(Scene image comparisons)
================
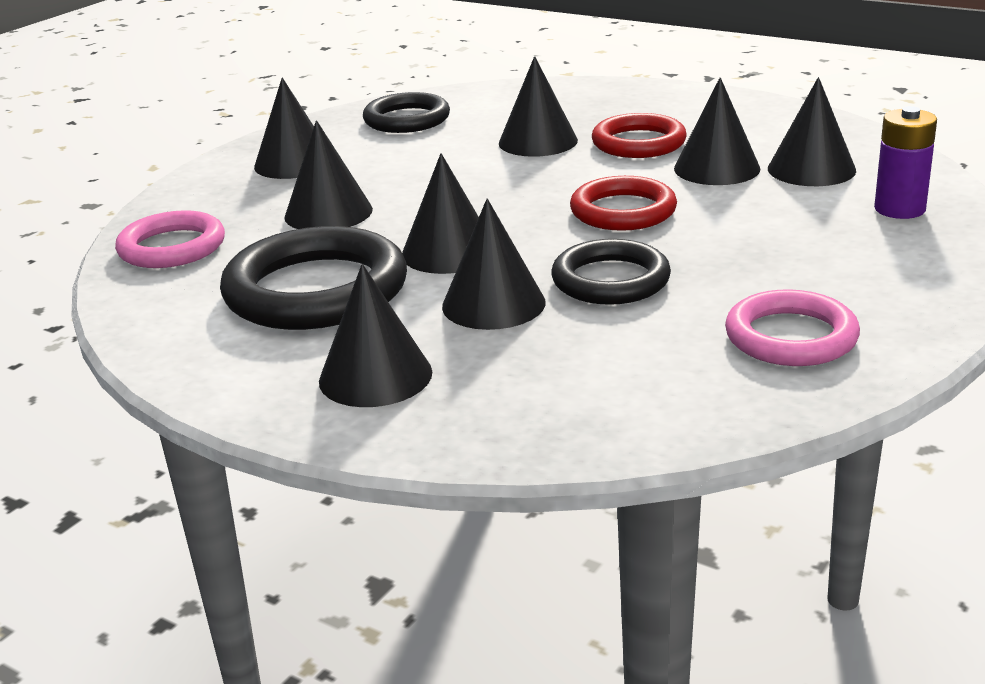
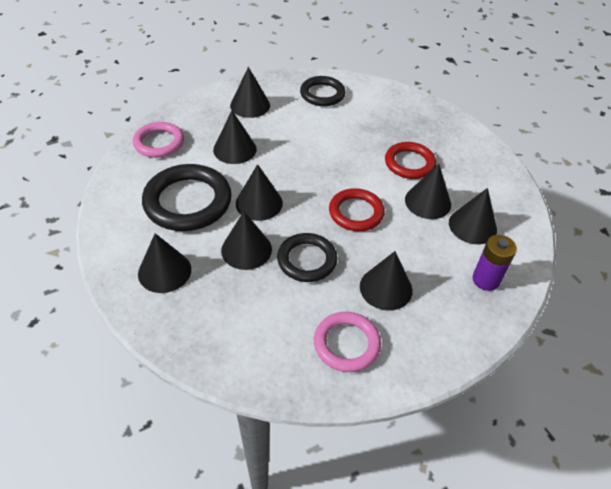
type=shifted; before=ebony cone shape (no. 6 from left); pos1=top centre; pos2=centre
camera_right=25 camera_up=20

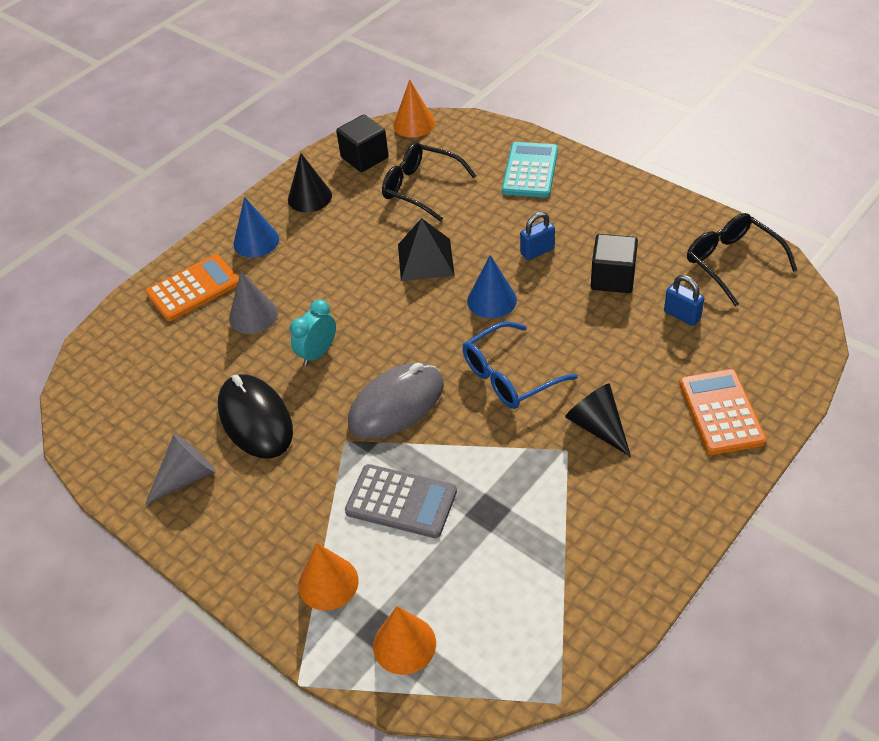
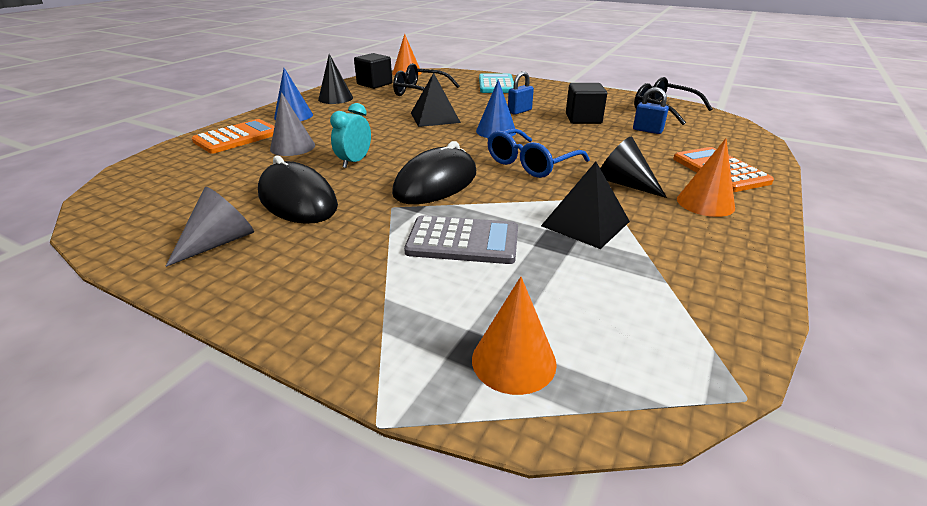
type=shifted; before=orange-coloured cone shape (no. 1 from left in the first image); after=orange-coloured cone shape (no. 3 from left); pos1=bottom centre; pos2=middle right
type=repainted; before=grey PC mouse; after=ebony PC mouse (no. 2 from left); pos1=centre; pos2=centre
type=new; after=ebony solid pyramid (no. 2 from left); pos2=centre
camera_right=-15 camera_up=-15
================
- **Your goal**: The exact lines from the beginning of the data through the one that contains "type=shifted; before=orange-coloured cone" must be given again, both ends included, and pictures must be left out.

- **Response**:
type=shifted; before=ebony cone shape (no. 6 from left); pos1=top centre; pos2=centre
camera_right=25 camera_up=20

type=shifted; before=orange-coloured cone shape (no. 1 from left in the first image); after=orange-coloured cone shape (no. 3 from left); pos1=bottom centre; pos2=middle right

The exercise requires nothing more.